### Your objective
Gather every line of the listing that contains the string "rectangle", matching case exactly, and copy each one.

(Data items)

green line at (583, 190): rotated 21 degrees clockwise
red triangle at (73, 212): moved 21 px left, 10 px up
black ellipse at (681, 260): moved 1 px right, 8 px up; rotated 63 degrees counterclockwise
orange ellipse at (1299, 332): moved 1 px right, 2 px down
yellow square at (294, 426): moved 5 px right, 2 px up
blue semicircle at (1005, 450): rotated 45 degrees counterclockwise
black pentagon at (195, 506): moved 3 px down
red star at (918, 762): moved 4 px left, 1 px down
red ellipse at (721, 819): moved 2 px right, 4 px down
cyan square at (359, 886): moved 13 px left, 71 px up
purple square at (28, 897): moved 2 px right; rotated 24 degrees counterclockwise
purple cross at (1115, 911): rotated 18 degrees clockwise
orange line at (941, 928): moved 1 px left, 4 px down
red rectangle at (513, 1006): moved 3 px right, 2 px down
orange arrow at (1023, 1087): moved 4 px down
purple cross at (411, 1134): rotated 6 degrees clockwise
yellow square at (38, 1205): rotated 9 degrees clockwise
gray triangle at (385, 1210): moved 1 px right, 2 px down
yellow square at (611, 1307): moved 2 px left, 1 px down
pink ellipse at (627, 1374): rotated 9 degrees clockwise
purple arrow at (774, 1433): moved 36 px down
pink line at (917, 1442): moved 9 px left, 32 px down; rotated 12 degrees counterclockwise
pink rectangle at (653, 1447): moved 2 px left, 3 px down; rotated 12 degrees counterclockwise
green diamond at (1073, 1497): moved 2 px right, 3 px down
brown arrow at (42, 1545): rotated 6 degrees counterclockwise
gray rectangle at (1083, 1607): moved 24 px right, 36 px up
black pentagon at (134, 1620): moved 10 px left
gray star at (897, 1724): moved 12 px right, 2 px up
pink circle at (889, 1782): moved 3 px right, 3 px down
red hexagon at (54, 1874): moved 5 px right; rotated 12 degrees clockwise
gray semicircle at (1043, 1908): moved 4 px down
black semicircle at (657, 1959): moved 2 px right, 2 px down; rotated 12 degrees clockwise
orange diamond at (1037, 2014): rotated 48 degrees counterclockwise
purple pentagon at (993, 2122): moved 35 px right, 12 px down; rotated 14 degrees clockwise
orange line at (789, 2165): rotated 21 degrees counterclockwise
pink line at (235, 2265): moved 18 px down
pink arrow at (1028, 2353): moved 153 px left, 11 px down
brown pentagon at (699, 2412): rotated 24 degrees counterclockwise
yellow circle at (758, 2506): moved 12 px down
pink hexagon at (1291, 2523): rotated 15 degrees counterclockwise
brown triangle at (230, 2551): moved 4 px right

### The output
red rectangle at (513, 1006): moved 3 px right, 2 px down
pink rectangle at (653, 1447): moved 2 px left, 3 px down; rotated 12 degrees counterclockwise
gray rectangle at (1083, 1607): moved 24 px right, 36 px up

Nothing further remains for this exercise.